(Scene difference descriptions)
/---

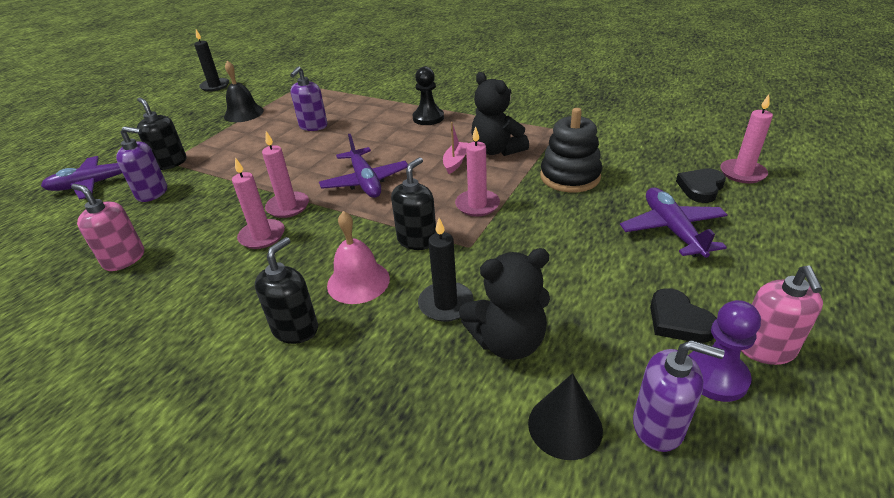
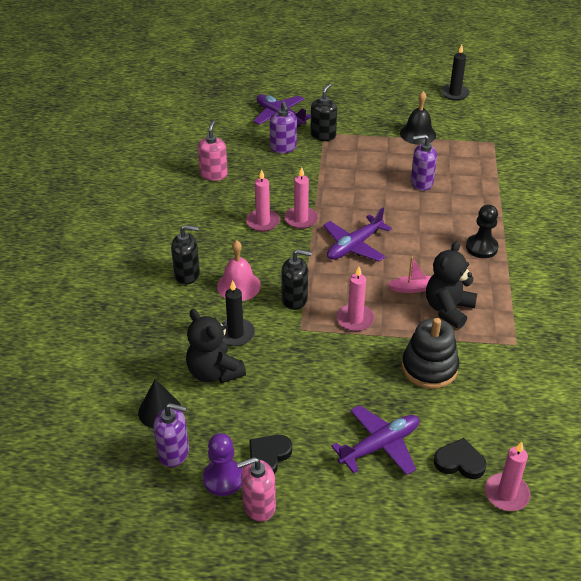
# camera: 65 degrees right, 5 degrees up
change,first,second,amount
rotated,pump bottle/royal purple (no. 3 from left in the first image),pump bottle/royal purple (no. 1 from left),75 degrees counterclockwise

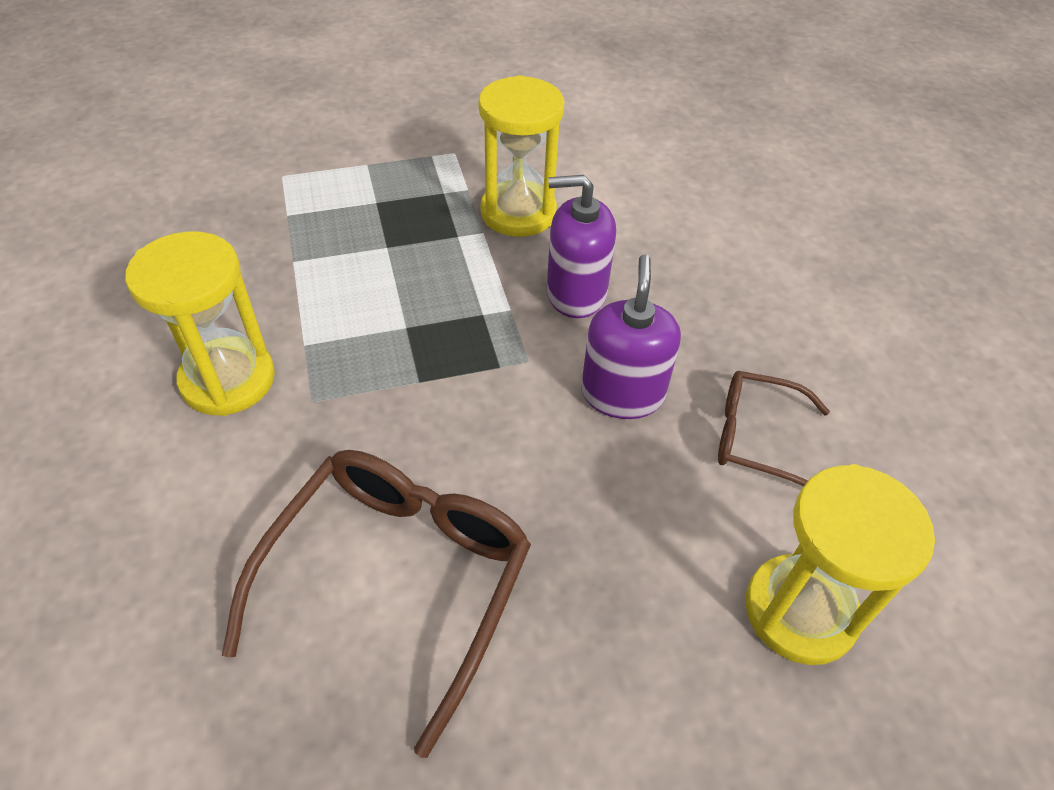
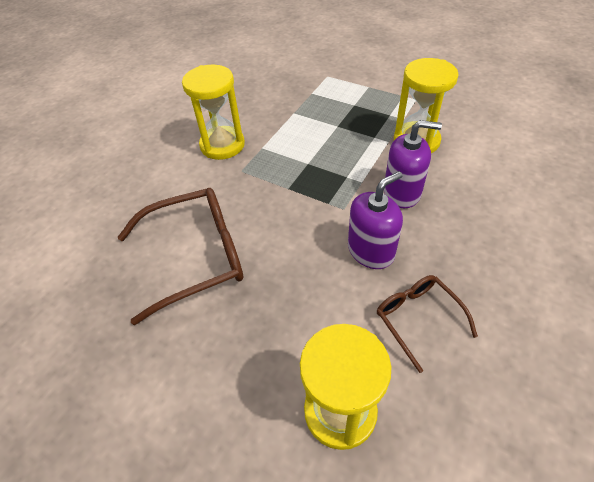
# camera: 50 degrees right, 0 degrees up
change,first,second,amount
rotated,pump bottle/royal purple (no. 1 from left in the first image),pump bottle/royal purple (no. 2 from left),135 degrees clockwise

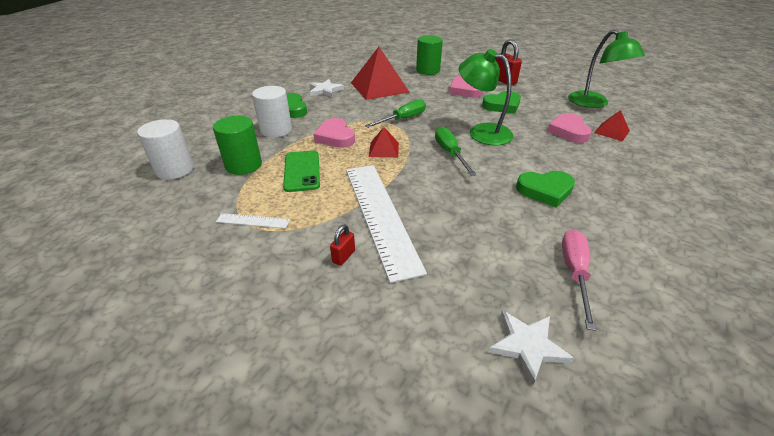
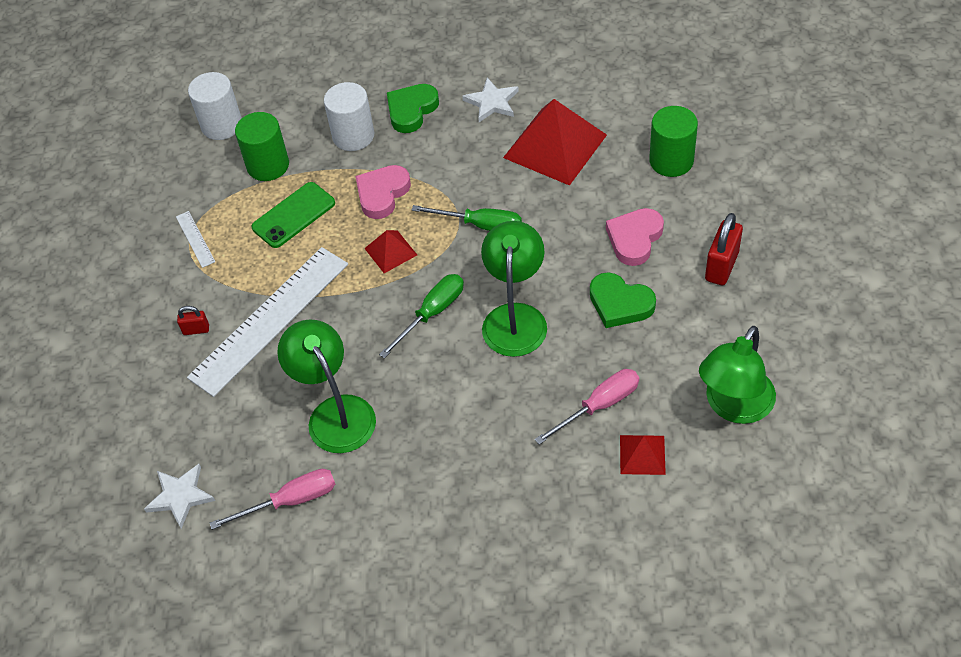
# camera: 60 degrees right, 15 degrees up
change,first,second,amount
swapped,heart/rosy (no. 3 from left),hand screwdriver/rosy (no. 2 from left),
gone,heart/green (no. 3 from left),,
new,,desk lamp/green (no. 1 from left),

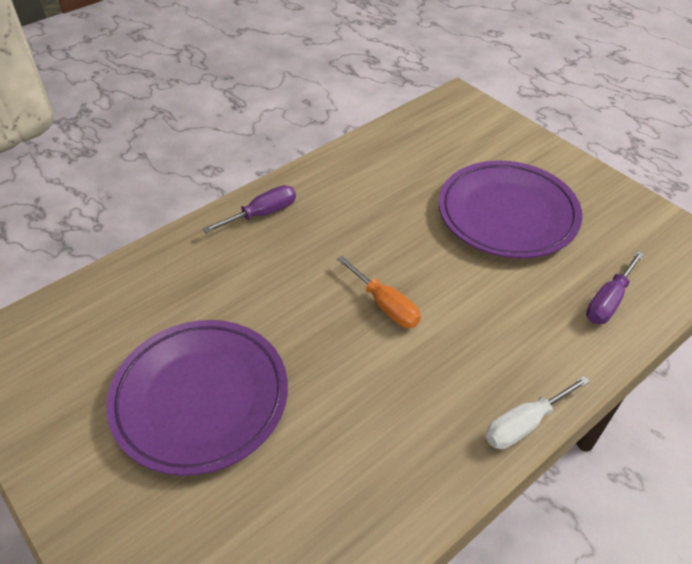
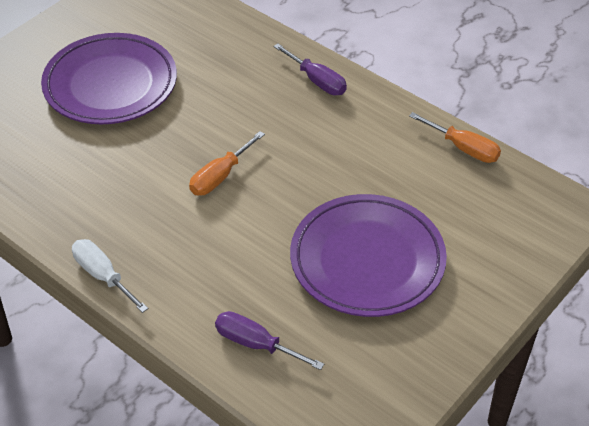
# camera: 80 degrees right, 0 degrees up
change,first,second,amount
new,,hand screwdriver/orange-coloured (no. 2 from left),

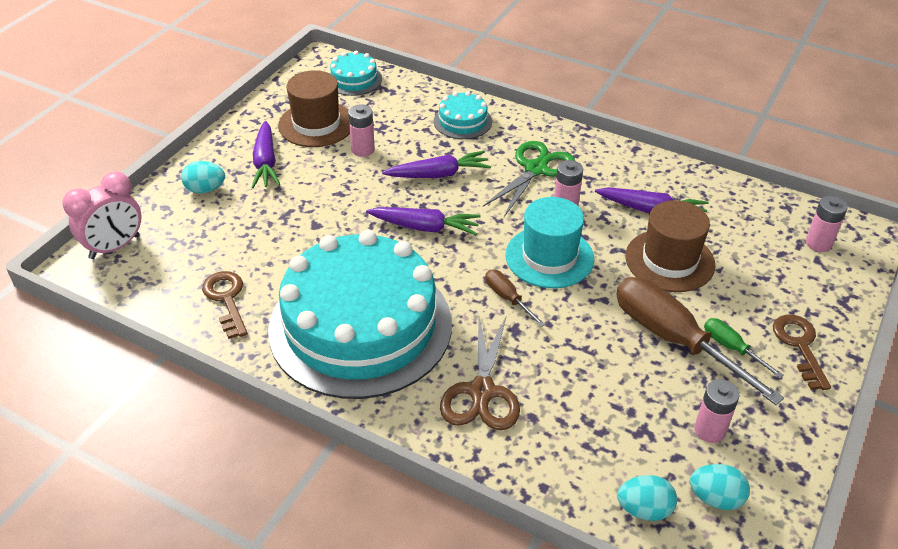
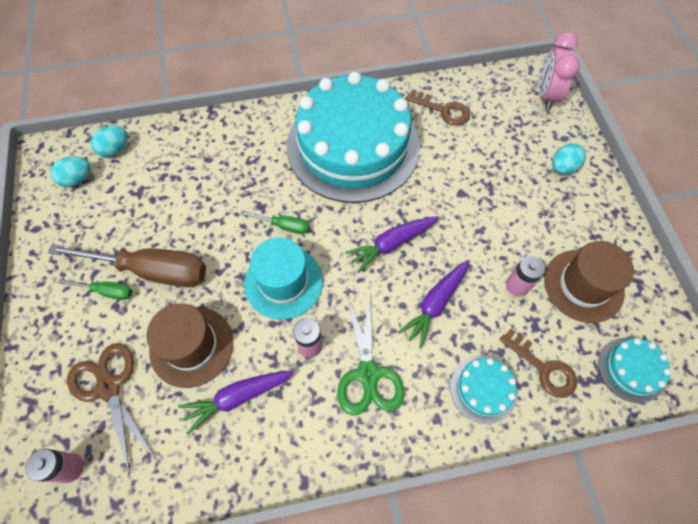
# camera: 140 degrees right, 20 degrees up
change,first,second,amount
gone,root vegetable/royal purple (no. 1 from left),,
repainted,hand screwdriver/dark brown (no. 1 from left),hand screwdriver/green (no. 2 from left),
shifted,pair of scissors/dark brown,,
shifted,door key/dark brown (no. 2 from left),,
gone,power cell/rosy (no. 3 from left),,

\---

▶ Aim of the task
What is needed is an exact printout of every record above, with the pictures left out.

▶ Task result
# camera: 65 degrees right, 5 degrees up
change,first,second,amount
rotated,pump bottle/royal purple (no. 3 from left in the first image),pump bottle/royal purple (no. 1 from left),75 degrees counterclockwise

# camera: 50 degrees right, 0 degrees up
change,first,second,amount
rotated,pump bottle/royal purple (no. 1 from left in the first image),pump bottle/royal purple (no. 2 from left),135 degrees clockwise

# camera: 60 degrees right, 15 degrees up
change,first,second,amount
swapped,heart/rosy (no. 3 from left),hand screwdriver/rosy (no. 2 from left),
gone,heart/green (no. 3 from left),,
new,,desk lamp/green (no. 1 from left),

# camera: 80 degrees right, 0 degrees up
change,first,second,amount
new,,hand screwdriver/orange-coloured (no. 2 from left),

# camera: 140 degrees right, 20 degrees up
change,first,second,amount
gone,root vegetable/royal purple (no. 1 from left),,
repainted,hand screwdriver/dark brown (no. 1 from left),hand screwdriver/green (no. 2 from left),
shifted,pair of scissors/dark brown,,
shifted,door key/dark brown (no. 2 from left),,
gone,power cell/rosy (no. 3 from left),,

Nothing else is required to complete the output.